Extracted information:
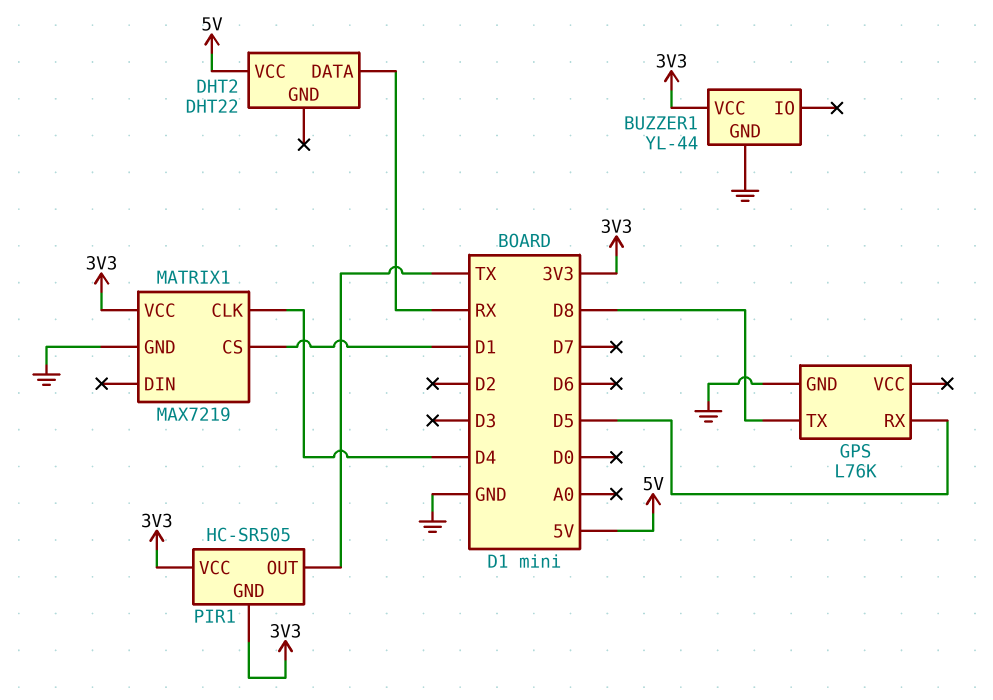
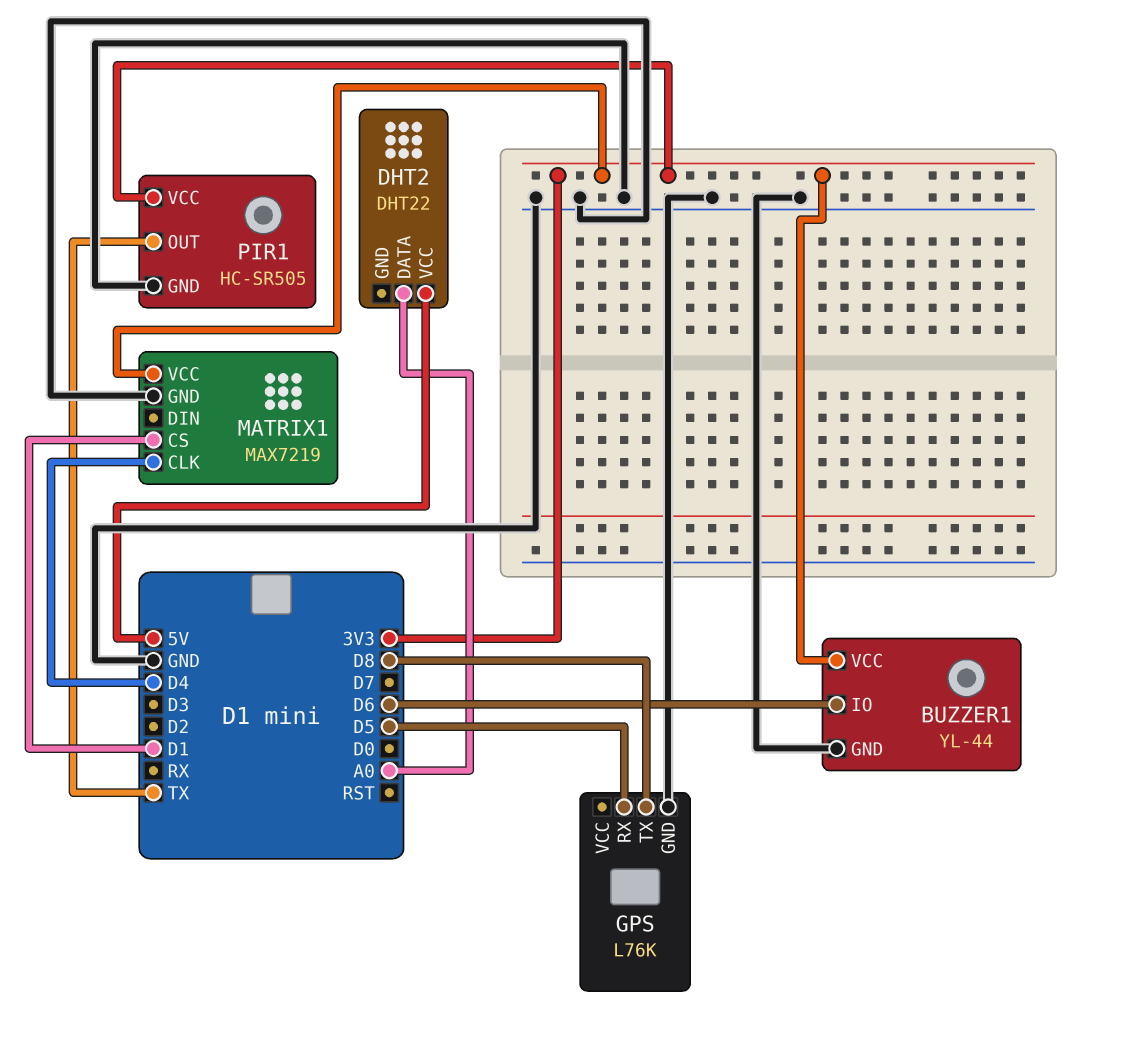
BUZZER1 pin IO: none -> D6
DHT2 pin DATA: RX -> A0
PIR1 pin GND: 3V3 -> GND

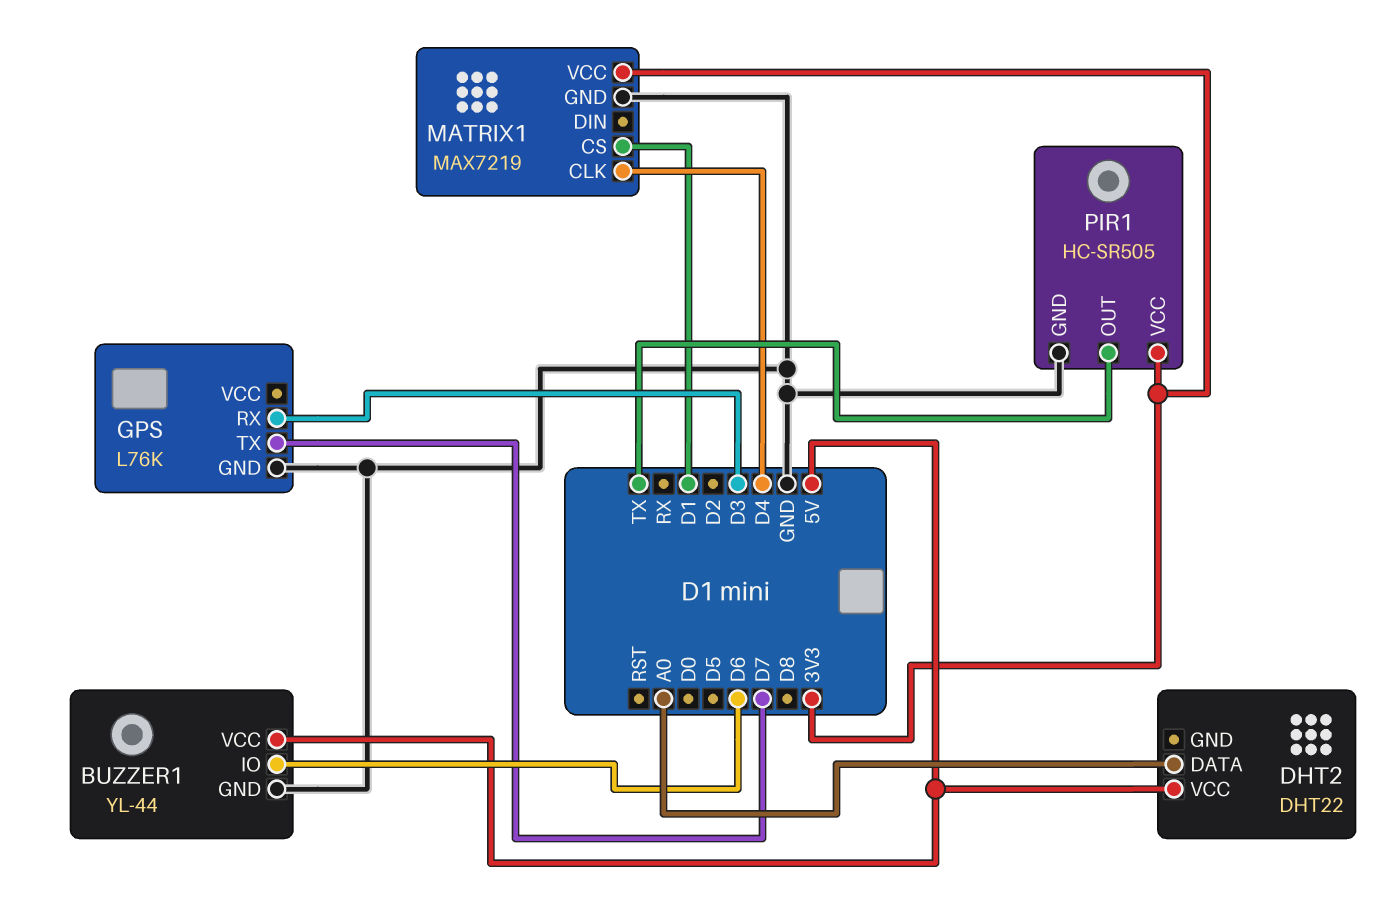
BUZZER1 pin VCC: 3V3 -> 5V
GPS pin RX: D5 -> D3
GPS pin TX: D8 -> D7

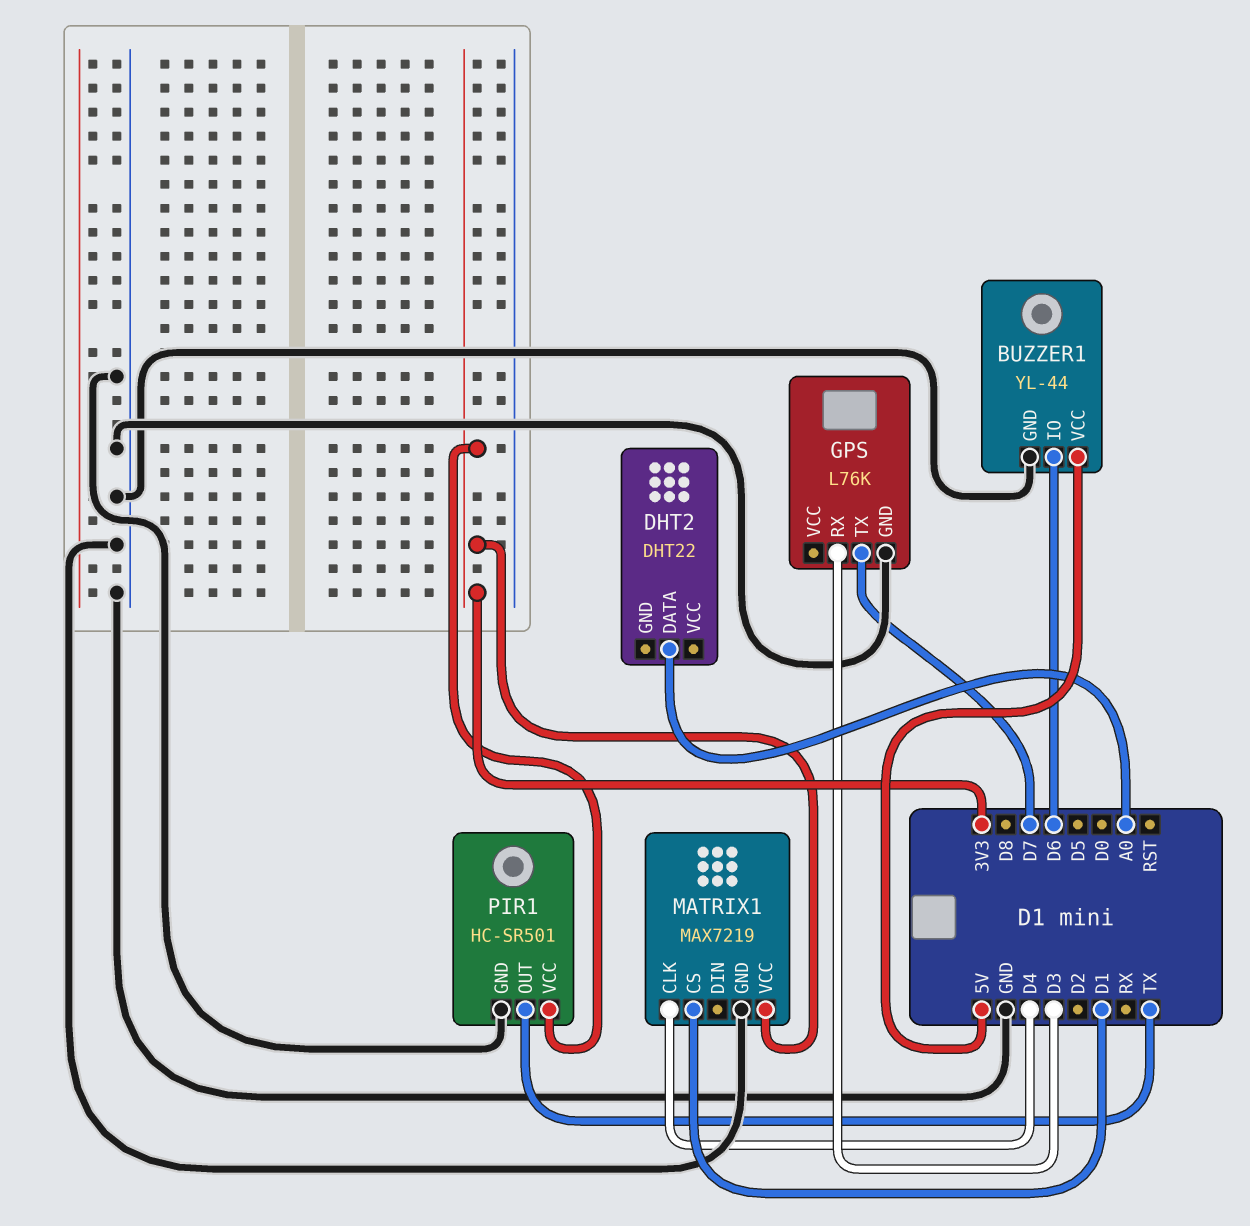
DHT2 pin VCC: 5V -> none
PIR1: HC-SR505 -> HC-SR501

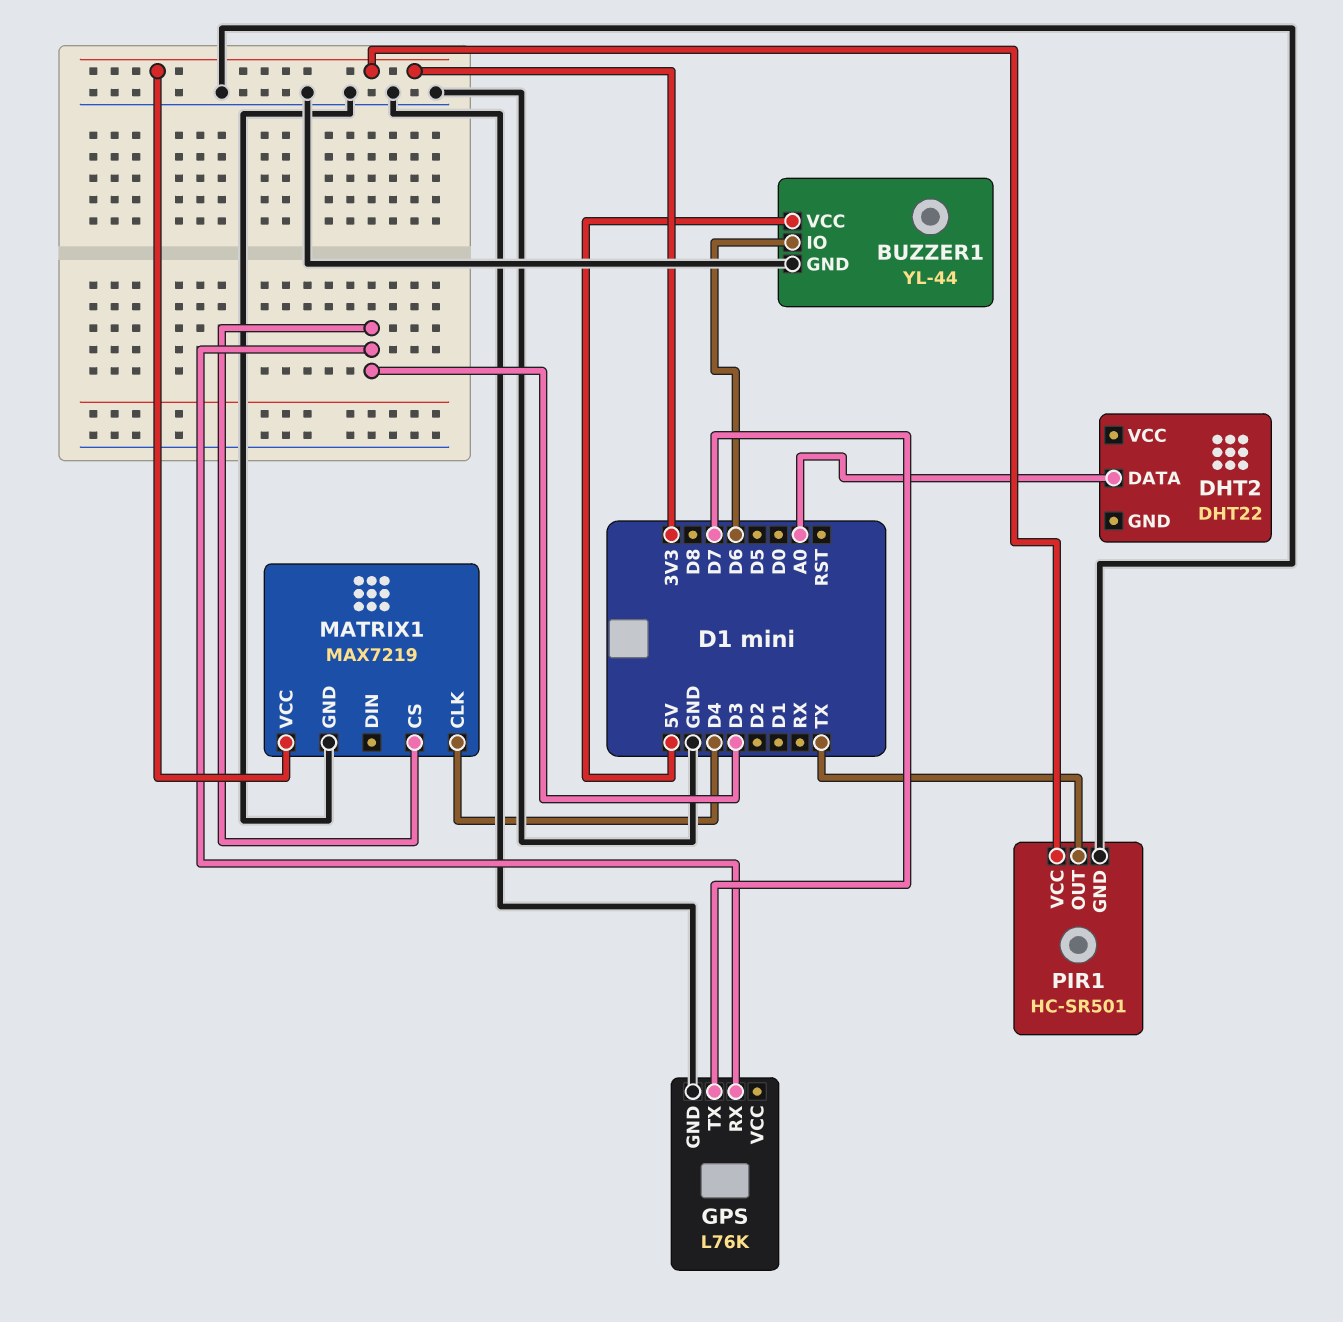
MATRIX1 pin CS: D1 -> D3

Work task: The whole listing, pictures excluded, should be output exactly.

Exercise response:
BUZZER1 pin IO: none -> D6
DHT2 pin DATA: RX -> A0
PIR1 pin GND: 3V3 -> GND

BUZZER1 pin VCC: 3V3 -> 5V
GPS pin RX: D5 -> D3
GPS pin TX: D8 -> D7

DHT2 pin VCC: 5V -> none
PIR1: HC-SR505 -> HC-SR501

MATRIX1 pin CS: D1 -> D3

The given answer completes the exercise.